[[ MATERIAL FOR THE TASK, beginning ]]

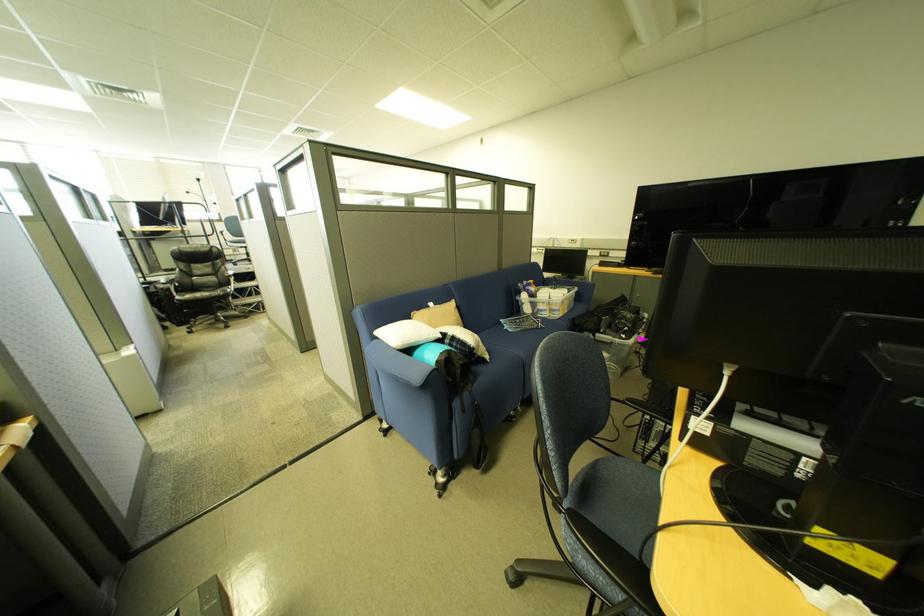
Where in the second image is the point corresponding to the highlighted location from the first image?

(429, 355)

[[ MATERIAL FOR THE TASK, end ]]
[[ MATERIAL FOR THE TASK, beginning ]]

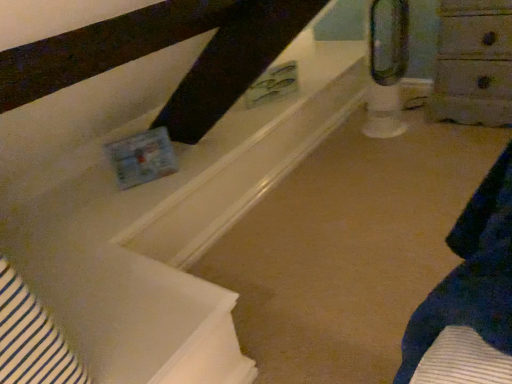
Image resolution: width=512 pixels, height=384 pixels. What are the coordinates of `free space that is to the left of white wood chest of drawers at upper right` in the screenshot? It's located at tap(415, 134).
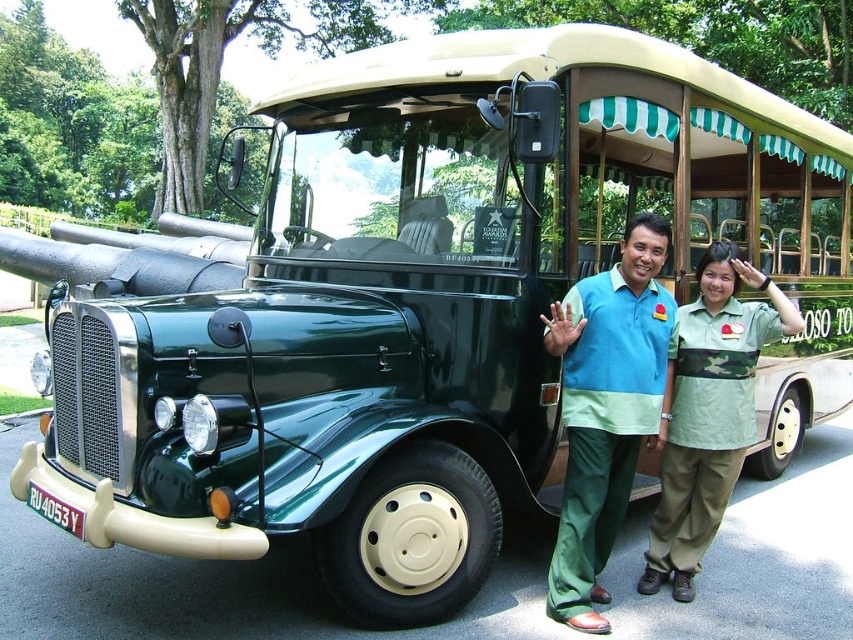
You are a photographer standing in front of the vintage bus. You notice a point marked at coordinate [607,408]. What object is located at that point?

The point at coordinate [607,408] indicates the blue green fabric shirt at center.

[[ MATERIAL FOR THE TASK, end ]]

→ THE TASK
Rewrite the rows from the line with "Image resolution: width=512" to the line with "The point at", both lines included, as a numbered list. Leave out blank lines and the pictures.

→ WRITTEN ANSWER
1. Image resolution: width=512 pixels, height=384 pixels. What are the coordinates of `free space that is to the left of white wood chest of drawers at upper right` in the screenshot? It's located at tap(415, 134).
2. You are a photographer standing in front of the vintage bus. You notice a point marked at coordinate [607,408]. What object is located at that point?
3. The point at coordinate [607,408] indicates the blue green fabric shirt at center.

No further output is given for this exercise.